Restate the data that follows exactly as it stands, beginning with the first line and ending with the line that contains "(368, 400) = (237, 146): white".

━━━━━━━━━━━━━━━━━━━━

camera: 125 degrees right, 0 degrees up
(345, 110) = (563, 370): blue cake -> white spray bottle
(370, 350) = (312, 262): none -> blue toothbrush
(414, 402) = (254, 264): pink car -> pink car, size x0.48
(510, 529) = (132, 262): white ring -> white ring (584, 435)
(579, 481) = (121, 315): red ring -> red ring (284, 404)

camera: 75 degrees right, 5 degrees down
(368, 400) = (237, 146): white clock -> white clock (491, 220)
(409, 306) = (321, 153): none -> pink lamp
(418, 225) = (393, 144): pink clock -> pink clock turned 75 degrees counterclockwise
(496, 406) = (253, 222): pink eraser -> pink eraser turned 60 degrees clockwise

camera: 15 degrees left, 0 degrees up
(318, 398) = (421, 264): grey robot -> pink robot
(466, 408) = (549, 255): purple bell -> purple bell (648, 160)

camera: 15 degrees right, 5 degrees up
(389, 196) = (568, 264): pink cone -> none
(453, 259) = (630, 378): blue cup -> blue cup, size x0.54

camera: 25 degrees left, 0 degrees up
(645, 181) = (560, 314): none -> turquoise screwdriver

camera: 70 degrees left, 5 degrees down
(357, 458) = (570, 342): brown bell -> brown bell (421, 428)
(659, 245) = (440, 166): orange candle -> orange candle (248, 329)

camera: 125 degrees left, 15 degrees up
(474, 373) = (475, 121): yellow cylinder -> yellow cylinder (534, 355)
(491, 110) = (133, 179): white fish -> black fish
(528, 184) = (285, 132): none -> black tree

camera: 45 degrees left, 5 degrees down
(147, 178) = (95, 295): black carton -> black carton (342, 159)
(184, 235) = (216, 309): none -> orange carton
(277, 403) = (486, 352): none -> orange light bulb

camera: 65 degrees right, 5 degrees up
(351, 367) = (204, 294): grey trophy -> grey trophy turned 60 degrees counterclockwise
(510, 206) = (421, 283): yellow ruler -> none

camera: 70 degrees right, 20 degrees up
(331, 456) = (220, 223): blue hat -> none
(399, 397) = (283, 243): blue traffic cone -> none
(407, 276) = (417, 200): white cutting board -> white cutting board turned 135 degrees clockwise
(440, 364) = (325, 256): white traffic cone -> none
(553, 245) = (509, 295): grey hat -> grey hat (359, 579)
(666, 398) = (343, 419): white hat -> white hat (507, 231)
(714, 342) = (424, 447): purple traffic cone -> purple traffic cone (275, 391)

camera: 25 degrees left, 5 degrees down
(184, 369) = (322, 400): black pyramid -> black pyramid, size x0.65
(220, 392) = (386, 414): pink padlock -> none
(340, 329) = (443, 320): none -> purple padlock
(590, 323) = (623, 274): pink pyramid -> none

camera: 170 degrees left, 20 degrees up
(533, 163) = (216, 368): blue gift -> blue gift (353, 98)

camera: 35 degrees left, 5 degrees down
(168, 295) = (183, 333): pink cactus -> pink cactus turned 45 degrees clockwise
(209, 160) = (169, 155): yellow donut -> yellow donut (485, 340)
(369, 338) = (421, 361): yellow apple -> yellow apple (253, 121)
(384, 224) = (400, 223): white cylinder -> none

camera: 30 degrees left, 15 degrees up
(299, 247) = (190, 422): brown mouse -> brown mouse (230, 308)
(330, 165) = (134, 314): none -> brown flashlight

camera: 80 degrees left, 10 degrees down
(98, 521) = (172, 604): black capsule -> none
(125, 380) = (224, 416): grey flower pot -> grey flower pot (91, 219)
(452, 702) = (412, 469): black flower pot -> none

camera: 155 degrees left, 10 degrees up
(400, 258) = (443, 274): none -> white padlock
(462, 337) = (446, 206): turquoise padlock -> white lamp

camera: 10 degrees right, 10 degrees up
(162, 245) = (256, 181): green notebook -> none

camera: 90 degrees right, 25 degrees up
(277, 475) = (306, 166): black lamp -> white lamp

━━━━━━━━━━━━━━━━━━━━

_EXERCISE RESPONSE_
camera: 125 degrees right, 0 degrees up
(345, 110) = (563, 370): blue cake -> white spray bottle
(370, 350) = (312, 262): none -> blue toothbrush
(414, 402) = (254, 264): pink car -> pink car, size x0.48
(510, 529) = (132, 262): white ring -> white ring (584, 435)
(579, 481) = (121, 315): red ring -> red ring (284, 404)

camera: 75 degrees right, 5 degrees down
(368, 400) = (237, 146): white clock -> white clock (491, 220)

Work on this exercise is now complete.